> _Work to be completed_: Every line from the one with "brown cone H7" to the end of the entries, both included, is to be copied exactly; the other lines stay out.
Given data START
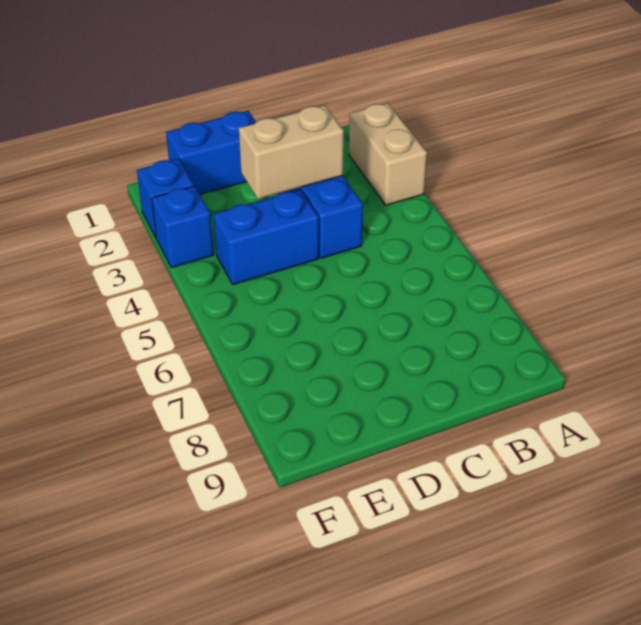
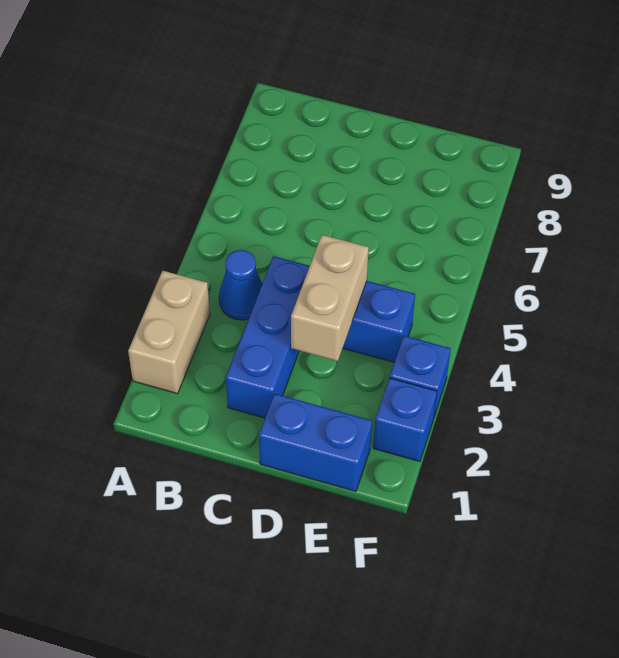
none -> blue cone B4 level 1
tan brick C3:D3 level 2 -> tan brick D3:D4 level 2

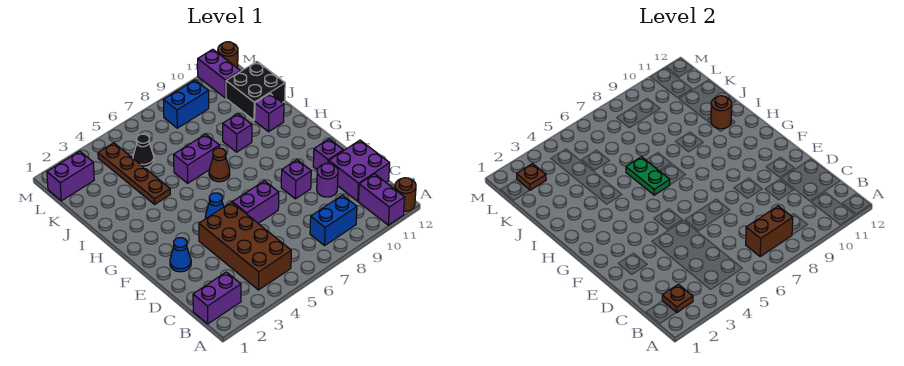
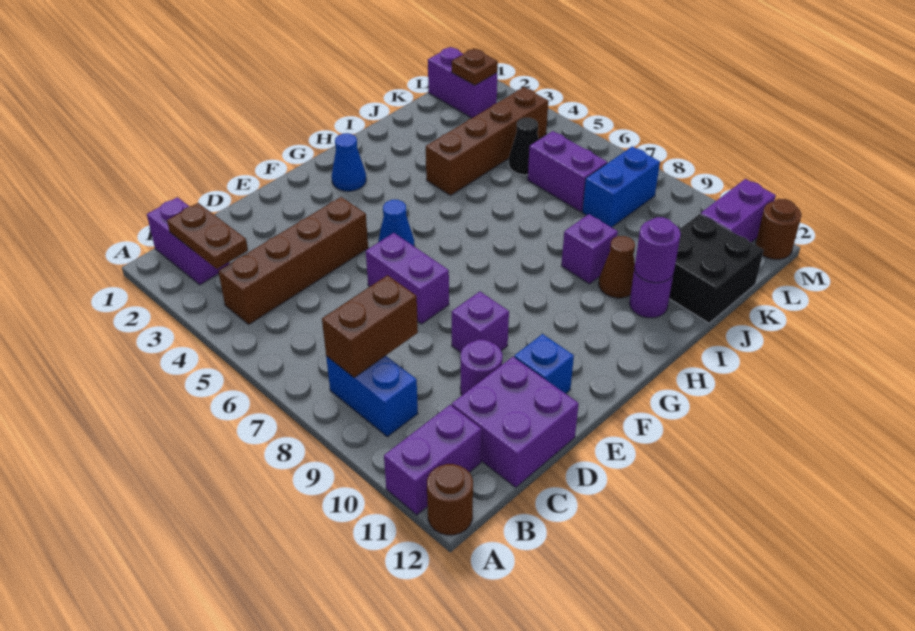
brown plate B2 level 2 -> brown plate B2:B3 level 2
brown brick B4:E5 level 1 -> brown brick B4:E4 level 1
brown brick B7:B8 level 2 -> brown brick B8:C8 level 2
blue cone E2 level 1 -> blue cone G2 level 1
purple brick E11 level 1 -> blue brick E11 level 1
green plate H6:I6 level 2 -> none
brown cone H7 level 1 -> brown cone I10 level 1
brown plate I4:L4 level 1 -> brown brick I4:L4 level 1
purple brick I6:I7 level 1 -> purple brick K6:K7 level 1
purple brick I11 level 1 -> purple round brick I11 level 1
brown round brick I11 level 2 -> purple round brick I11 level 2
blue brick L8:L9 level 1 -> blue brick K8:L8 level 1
Given data END
> _Response below_:
brown cone H7 level 1 -> brown cone I10 level 1
brown plate I4:L4 level 1 -> brown brick I4:L4 level 1
purple brick I6:I7 level 1 -> purple brick K6:K7 level 1
purple brick I11 level 1 -> purple round brick I11 level 1
brown round brick I11 level 2 -> purple round brick I11 level 2
blue brick L8:L9 level 1 -> blue brick K8:L8 level 1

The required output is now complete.